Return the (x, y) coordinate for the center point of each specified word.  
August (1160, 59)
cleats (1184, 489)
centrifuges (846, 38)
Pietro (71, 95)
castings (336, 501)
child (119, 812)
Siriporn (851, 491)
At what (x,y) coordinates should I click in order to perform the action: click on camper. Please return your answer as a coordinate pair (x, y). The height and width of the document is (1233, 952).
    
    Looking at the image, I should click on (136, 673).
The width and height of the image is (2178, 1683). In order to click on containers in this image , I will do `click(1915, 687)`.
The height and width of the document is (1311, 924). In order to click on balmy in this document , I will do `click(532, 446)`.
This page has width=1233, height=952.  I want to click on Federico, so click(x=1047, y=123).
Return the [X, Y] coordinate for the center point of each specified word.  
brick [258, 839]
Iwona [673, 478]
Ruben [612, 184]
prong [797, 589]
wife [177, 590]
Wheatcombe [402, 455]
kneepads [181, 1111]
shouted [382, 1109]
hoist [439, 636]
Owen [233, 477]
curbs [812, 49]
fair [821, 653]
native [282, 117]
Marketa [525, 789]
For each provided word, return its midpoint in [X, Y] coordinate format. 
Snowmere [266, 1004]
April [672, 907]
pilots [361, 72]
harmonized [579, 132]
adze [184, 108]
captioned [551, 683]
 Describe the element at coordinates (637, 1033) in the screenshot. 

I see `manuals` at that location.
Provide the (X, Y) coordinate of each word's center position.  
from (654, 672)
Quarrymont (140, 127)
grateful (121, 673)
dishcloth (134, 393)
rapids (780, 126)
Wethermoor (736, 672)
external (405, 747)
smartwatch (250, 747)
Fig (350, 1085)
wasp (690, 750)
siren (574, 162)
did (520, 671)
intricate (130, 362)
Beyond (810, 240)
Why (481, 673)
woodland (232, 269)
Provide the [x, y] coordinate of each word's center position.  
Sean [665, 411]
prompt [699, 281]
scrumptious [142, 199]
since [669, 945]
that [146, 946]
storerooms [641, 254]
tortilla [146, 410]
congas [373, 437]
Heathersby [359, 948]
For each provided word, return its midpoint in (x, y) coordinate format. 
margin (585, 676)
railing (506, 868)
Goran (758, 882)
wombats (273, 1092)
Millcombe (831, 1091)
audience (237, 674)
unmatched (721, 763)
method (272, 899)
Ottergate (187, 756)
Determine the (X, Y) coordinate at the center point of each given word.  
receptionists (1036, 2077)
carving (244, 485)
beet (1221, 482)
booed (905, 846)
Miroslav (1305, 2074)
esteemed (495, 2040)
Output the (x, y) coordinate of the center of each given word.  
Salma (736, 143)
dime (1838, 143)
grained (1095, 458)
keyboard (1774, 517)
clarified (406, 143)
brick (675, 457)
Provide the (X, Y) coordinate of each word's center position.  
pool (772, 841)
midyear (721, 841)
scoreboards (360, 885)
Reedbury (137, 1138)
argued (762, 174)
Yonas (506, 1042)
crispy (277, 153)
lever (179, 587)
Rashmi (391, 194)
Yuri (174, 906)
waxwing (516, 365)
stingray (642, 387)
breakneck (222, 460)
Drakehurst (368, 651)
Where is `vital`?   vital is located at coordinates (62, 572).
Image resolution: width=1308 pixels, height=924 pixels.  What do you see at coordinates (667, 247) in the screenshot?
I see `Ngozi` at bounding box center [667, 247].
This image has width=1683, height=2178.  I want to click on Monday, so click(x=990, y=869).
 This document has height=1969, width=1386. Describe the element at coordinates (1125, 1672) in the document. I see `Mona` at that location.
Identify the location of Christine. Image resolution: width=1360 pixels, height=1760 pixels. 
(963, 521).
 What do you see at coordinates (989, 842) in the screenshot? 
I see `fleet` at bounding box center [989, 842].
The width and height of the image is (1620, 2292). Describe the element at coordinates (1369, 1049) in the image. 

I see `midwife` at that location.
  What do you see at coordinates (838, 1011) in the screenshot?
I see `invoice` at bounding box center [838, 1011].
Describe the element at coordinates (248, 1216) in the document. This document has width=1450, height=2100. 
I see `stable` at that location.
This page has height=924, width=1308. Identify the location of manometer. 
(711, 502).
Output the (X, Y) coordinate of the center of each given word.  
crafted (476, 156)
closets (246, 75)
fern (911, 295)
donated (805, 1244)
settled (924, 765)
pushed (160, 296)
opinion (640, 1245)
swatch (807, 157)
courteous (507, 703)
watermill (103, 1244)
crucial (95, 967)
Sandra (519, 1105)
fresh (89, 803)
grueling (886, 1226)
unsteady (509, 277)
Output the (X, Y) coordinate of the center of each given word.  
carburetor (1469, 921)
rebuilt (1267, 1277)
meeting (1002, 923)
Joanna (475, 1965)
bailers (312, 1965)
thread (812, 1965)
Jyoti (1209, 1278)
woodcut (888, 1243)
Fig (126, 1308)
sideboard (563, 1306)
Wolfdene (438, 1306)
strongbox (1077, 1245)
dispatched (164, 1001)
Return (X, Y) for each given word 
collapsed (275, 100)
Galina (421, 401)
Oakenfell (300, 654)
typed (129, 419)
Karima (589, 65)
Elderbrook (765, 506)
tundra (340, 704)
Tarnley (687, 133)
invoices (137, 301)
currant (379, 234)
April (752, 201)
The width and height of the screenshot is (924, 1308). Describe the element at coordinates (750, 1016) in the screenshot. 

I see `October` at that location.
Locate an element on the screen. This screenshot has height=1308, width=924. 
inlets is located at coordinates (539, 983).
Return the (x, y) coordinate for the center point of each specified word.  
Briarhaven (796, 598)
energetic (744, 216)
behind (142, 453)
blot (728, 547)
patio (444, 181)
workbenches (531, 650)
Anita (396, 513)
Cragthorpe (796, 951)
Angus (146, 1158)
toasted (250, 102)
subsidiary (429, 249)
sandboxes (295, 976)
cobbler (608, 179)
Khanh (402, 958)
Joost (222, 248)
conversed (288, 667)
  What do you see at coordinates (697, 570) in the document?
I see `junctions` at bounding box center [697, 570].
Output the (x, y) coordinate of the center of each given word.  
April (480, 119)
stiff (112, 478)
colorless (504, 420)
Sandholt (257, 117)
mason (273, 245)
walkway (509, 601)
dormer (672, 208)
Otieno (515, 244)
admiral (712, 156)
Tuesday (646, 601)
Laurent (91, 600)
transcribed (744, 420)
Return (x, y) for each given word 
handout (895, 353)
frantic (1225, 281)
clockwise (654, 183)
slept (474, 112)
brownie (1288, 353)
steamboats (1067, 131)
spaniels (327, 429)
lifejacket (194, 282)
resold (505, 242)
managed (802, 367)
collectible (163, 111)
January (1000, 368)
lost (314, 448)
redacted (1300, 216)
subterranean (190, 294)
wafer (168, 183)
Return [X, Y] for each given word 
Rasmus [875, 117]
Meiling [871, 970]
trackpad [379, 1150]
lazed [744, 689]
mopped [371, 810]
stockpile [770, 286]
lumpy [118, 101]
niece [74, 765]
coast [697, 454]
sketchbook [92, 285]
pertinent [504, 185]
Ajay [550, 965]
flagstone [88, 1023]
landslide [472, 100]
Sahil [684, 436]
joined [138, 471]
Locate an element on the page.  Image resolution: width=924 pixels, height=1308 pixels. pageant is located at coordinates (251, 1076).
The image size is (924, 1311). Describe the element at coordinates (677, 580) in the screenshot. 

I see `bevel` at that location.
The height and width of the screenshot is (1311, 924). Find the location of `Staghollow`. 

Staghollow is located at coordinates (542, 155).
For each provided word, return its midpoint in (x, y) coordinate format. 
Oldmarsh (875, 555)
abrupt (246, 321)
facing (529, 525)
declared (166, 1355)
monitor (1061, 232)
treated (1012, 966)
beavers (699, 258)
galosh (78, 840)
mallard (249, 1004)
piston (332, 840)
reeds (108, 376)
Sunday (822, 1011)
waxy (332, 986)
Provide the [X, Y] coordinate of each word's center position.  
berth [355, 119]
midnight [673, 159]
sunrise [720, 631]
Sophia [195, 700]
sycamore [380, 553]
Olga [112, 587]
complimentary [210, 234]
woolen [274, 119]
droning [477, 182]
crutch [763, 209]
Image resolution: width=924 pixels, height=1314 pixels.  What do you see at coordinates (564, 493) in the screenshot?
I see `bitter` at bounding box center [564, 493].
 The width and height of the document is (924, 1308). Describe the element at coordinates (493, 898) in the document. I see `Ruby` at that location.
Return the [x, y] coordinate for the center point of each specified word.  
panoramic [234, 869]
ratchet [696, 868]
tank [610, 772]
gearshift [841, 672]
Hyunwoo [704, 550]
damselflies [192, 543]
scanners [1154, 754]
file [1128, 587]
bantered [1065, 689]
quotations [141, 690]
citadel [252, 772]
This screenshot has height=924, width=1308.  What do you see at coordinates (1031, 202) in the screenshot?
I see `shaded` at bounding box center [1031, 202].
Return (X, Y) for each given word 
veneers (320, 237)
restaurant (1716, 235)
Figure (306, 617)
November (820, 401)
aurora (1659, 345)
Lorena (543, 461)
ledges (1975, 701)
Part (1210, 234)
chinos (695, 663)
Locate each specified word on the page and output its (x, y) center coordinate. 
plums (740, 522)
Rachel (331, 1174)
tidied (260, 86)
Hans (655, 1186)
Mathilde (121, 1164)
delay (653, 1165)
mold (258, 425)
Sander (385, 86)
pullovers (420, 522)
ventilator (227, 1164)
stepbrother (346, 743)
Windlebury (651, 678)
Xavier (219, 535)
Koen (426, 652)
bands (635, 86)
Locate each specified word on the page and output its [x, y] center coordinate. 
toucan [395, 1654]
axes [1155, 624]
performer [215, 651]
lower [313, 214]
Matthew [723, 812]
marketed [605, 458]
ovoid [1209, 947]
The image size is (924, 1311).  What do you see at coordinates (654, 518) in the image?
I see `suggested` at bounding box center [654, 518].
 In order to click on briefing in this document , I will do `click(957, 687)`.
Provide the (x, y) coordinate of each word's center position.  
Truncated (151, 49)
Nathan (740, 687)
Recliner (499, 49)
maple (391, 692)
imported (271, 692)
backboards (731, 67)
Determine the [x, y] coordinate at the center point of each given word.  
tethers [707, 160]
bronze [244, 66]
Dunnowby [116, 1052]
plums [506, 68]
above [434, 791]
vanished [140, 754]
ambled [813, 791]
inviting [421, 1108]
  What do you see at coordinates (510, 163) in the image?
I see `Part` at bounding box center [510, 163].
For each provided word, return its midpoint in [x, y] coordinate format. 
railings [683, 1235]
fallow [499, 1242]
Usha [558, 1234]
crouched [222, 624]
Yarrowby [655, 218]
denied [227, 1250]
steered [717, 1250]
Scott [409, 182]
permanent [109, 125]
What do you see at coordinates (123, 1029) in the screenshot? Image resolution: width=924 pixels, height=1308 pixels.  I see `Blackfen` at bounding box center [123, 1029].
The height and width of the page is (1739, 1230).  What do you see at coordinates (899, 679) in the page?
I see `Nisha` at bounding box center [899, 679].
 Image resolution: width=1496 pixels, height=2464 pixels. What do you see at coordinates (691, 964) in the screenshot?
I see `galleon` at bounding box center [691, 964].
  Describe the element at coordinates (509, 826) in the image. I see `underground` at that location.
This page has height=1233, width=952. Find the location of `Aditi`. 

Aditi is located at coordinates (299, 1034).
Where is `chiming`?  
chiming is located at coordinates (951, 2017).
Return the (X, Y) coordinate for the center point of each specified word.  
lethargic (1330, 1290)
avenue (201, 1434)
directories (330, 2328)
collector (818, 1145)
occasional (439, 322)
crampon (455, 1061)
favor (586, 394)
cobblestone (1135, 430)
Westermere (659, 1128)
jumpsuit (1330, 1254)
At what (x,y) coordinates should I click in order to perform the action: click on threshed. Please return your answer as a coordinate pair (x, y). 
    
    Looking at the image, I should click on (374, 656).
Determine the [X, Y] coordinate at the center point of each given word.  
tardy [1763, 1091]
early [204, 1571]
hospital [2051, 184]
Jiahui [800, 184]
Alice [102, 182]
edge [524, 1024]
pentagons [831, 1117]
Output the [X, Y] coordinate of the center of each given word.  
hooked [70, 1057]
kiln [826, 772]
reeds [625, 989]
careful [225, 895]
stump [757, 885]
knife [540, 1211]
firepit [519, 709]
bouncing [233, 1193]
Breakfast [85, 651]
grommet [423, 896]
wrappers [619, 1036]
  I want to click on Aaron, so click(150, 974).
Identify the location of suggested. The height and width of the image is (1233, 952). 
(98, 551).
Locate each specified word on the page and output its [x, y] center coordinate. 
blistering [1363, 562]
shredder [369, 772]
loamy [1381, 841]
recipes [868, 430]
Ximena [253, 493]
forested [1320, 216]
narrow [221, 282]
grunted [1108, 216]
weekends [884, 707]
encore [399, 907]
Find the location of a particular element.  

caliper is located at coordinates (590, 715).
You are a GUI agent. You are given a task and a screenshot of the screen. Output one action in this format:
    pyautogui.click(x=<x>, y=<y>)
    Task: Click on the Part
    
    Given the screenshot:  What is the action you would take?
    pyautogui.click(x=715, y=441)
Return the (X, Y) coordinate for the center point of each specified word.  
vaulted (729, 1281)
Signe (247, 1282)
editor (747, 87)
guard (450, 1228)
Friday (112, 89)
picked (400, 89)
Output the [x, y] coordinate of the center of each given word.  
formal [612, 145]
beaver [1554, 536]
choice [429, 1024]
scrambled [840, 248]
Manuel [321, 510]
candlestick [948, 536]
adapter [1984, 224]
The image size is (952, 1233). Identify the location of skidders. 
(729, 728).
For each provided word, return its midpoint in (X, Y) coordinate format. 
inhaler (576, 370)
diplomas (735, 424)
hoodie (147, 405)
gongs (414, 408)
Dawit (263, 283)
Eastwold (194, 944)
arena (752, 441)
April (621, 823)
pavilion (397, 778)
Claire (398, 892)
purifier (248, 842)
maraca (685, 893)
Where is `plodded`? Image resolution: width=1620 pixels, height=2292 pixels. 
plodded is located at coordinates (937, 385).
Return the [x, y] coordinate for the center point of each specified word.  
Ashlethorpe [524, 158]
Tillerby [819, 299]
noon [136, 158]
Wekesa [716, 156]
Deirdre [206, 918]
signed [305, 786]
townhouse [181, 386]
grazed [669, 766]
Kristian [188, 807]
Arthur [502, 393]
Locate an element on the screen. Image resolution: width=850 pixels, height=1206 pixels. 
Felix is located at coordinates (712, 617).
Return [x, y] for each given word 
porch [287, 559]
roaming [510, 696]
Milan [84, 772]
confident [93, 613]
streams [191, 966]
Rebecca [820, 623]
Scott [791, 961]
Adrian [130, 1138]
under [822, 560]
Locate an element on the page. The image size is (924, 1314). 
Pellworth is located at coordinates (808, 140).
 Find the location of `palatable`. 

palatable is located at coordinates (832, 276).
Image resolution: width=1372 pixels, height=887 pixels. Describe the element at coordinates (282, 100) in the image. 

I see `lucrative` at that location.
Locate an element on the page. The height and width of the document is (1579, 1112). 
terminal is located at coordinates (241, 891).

--------------------------------------------------

## Breve esercizio
Riscriva i dati partendo dalla riga che contiene "frantic (1225, 281)" e fermandosi dopo quella che contiene "subterranean (190, 294)", con "spaniels" sostituito da "terriers" e tutto il resto invariato.

## Soluzione
frantic (1225, 281)
clockwise (654, 183)
slept (474, 112)
brownie (1288, 353)
steamboats (1067, 131)
terriers (327, 429)
lifejacket (194, 282)
resold (505, 242)
managed (802, 367)
collectible (163, 111)
January (1000, 368)
lost (314, 448)
redacted (1300, 216)
subterranean (190, 294)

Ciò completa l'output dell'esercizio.